What you will do:
Look through the material below and copy exactly the lines from the line with "(160, 214) = (136, 449): none" to the line with "(563, 180) = (540, 224): yellow", those two lines included.
*** Input data Section Begins ***
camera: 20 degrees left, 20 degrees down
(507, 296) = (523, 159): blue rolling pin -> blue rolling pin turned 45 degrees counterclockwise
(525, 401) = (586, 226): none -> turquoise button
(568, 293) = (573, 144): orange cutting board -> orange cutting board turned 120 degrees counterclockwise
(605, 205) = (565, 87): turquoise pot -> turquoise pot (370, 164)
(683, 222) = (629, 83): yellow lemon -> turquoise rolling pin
*** Input data Section Ends ***
*** Input data Section Begins ***
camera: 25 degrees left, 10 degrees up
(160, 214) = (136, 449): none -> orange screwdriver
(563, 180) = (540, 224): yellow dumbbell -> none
*** Input data Section Ends ***
Result below:
(160, 214) = (136, 449): none -> orange screwdriver
(563, 180) = (540, 224): yellow dumbbell -> none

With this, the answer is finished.